• [WHAT IS NEEDED]: Search term "VRAW": copy each line of the records that contains it.

• [INFORMATION]:
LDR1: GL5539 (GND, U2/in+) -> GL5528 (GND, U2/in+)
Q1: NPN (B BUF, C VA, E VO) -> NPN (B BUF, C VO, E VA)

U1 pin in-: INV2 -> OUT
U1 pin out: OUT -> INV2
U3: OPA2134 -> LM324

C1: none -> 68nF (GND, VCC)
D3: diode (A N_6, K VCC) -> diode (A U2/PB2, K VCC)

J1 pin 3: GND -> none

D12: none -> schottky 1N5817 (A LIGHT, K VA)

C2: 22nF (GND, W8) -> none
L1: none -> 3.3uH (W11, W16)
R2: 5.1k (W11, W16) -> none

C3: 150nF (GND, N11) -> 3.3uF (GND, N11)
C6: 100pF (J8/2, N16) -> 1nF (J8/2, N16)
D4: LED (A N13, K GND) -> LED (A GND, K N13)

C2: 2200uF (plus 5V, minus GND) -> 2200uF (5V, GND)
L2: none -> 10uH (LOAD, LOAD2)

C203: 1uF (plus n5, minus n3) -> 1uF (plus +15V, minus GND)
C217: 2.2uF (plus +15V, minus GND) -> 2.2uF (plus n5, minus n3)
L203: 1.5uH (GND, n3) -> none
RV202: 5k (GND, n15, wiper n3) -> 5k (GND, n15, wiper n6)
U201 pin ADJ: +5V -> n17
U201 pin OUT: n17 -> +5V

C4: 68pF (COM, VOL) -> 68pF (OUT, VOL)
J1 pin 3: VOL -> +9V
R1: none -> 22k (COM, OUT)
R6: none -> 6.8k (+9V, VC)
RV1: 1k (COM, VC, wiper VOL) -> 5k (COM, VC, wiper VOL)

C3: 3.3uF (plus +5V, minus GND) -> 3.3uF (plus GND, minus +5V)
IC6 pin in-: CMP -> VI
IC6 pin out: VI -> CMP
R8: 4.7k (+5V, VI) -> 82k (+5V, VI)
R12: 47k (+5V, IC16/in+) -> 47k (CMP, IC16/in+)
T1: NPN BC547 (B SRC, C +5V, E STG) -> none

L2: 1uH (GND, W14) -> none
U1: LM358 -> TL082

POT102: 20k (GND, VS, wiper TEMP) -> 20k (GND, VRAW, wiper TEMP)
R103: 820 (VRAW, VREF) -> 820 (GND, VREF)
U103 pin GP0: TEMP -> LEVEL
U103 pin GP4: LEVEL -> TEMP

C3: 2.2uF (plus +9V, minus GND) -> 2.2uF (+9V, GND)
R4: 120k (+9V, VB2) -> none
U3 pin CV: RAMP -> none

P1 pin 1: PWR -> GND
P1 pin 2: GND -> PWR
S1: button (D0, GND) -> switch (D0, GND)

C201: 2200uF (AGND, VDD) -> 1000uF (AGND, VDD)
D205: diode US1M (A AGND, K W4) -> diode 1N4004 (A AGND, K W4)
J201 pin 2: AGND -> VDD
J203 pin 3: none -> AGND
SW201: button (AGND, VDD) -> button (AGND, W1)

• [REPLY]:
POT102: 20k (GND, VS, wiper TEMP) -> 20k (GND, VRAW, wiper TEMP)
R103: 820 (VRAW, VREF) -> 820 (GND, VREF)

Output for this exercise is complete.